[Edit tracking data]
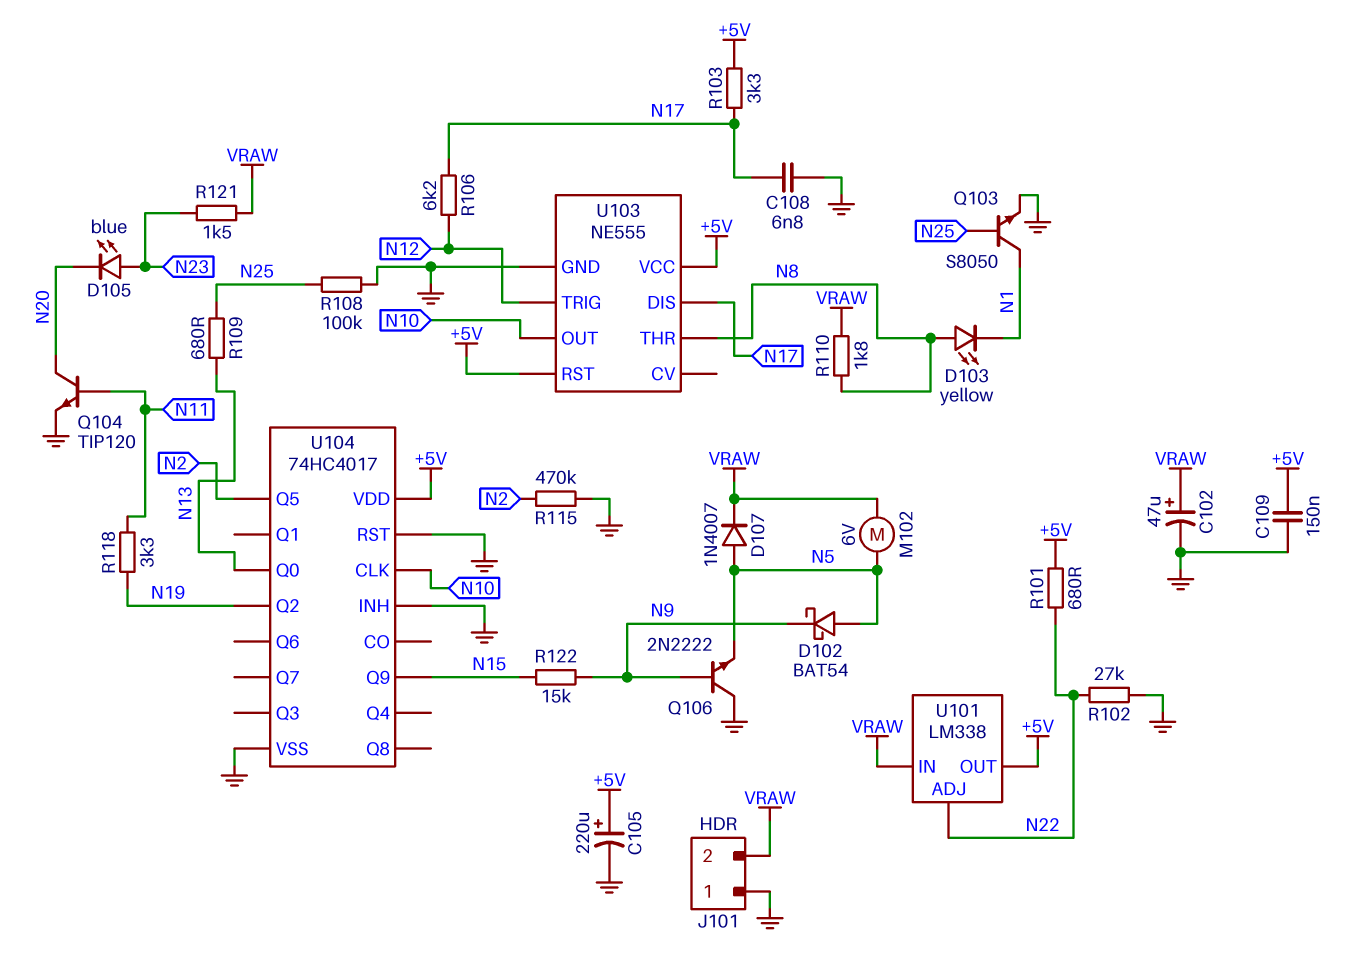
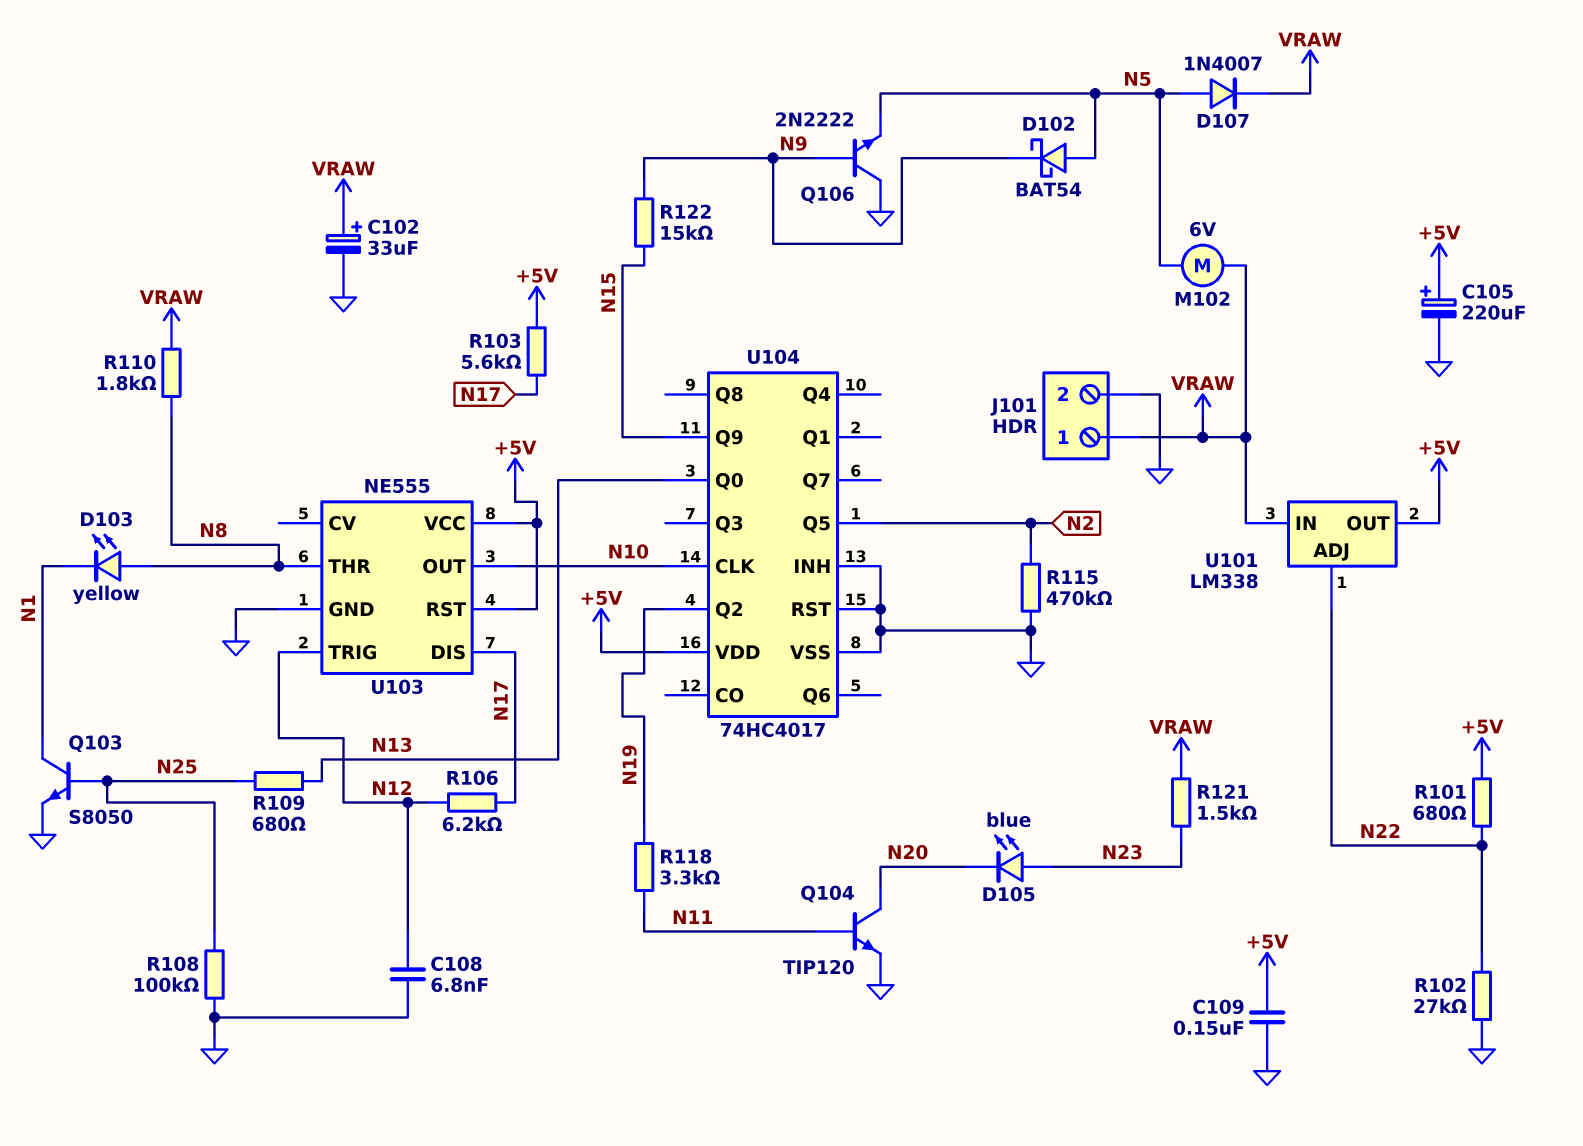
C102: 47uF (plus VRAW, minus GND) -> 33uF (plus VRAW, minus GND)
C108: 6.8nF (GND, N17) -> 6.8nF (GND, N12)
J101 pin 1: GND -> VRAW
J101 pin 2: VRAW -> GND
R103: 3.3k (+5V, N17) -> 5.6k (+5V, N17)

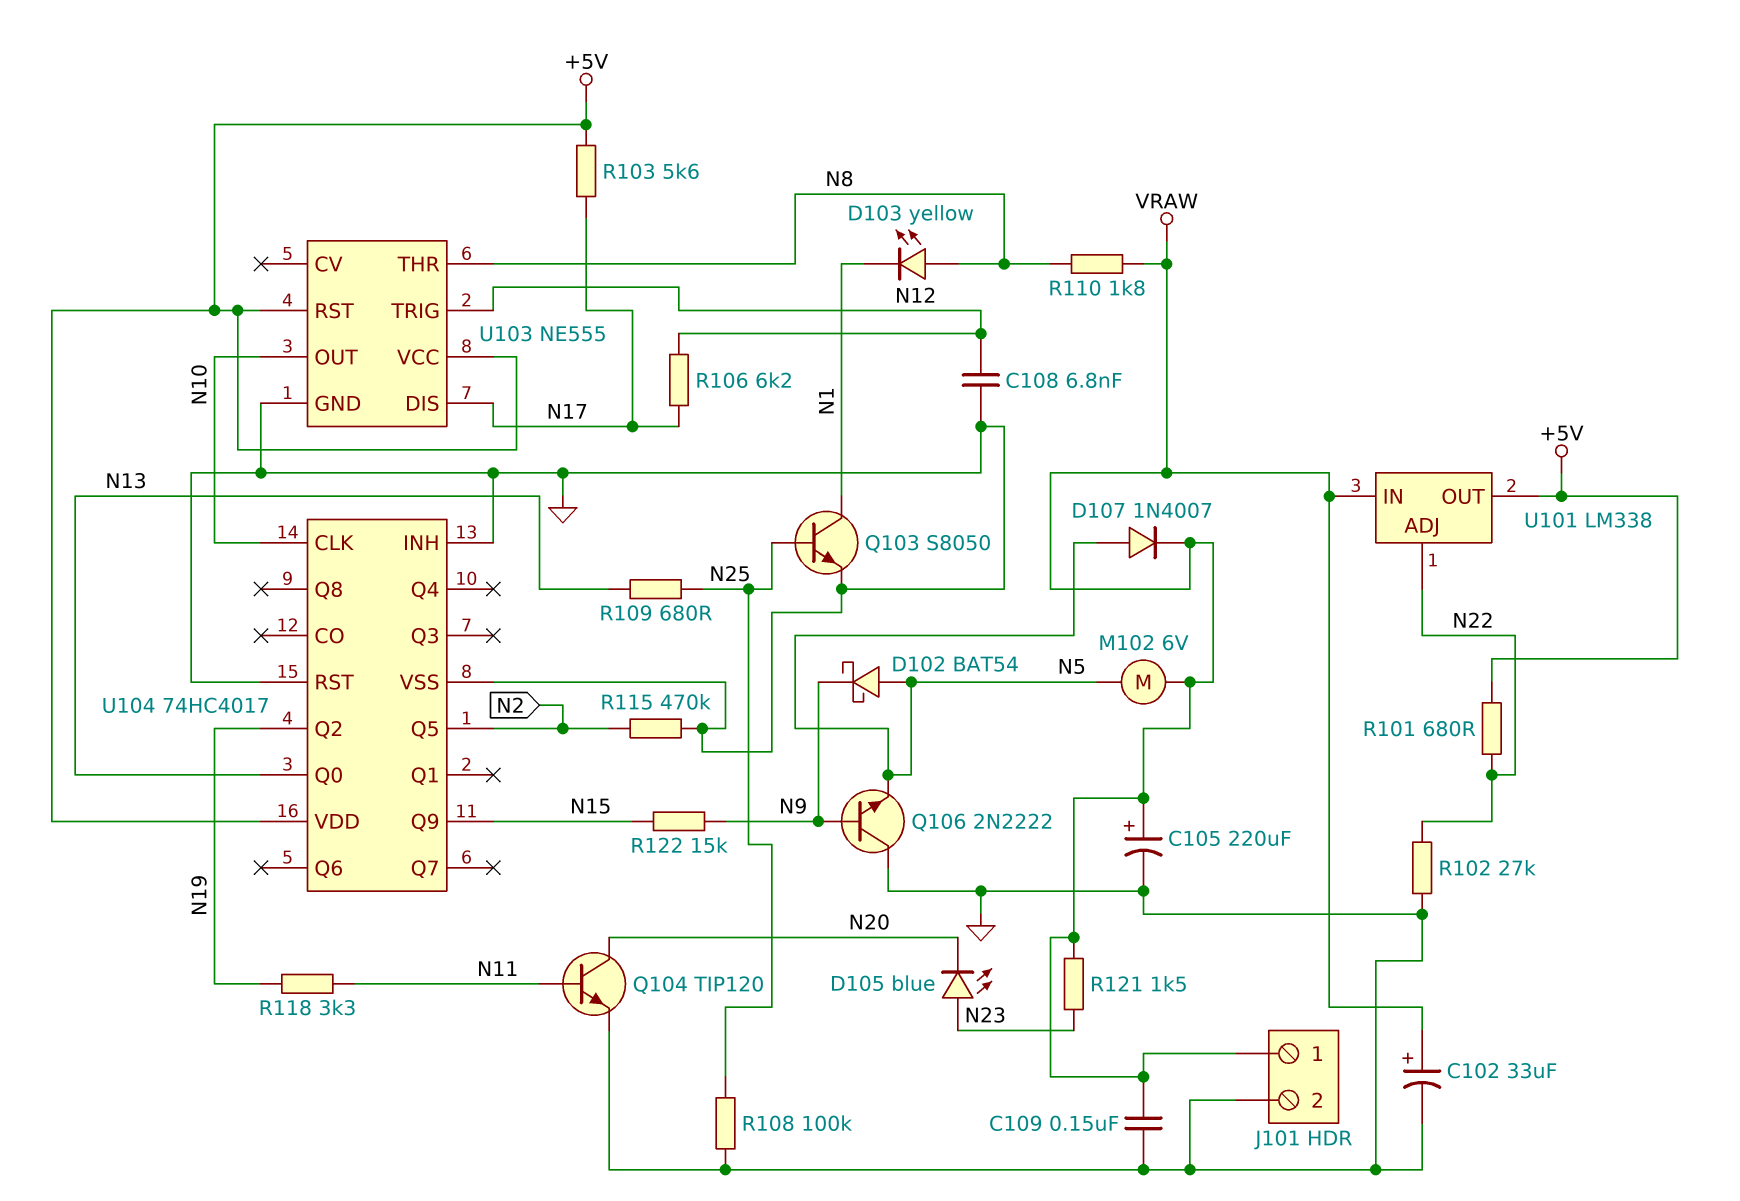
C105: 220uF (plus +5V, minus GND) -> 220uF (plus VRAW, minus GND)
C109: 150nF (+5V, GND) -> 150nF (GND, VRAW)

WHAT THE TASK REQUIRES
Please retype exactly the lines from the one containing "J101 pin 1: GND -> VRAW" through the last line of the records, both included, leaving out every picture.

RESPONSE FOR THIS EXERCISE
J101 pin 1: GND -> VRAW
J101 pin 2: VRAW -> GND
R103: 3.3k (+5V, N17) -> 5.6k (+5V, N17)

C105: 220uF (plus +5V, minus GND) -> 220uF (plus VRAW, minus GND)
C109: 150nF (+5V, GND) -> 150nF (GND, VRAW)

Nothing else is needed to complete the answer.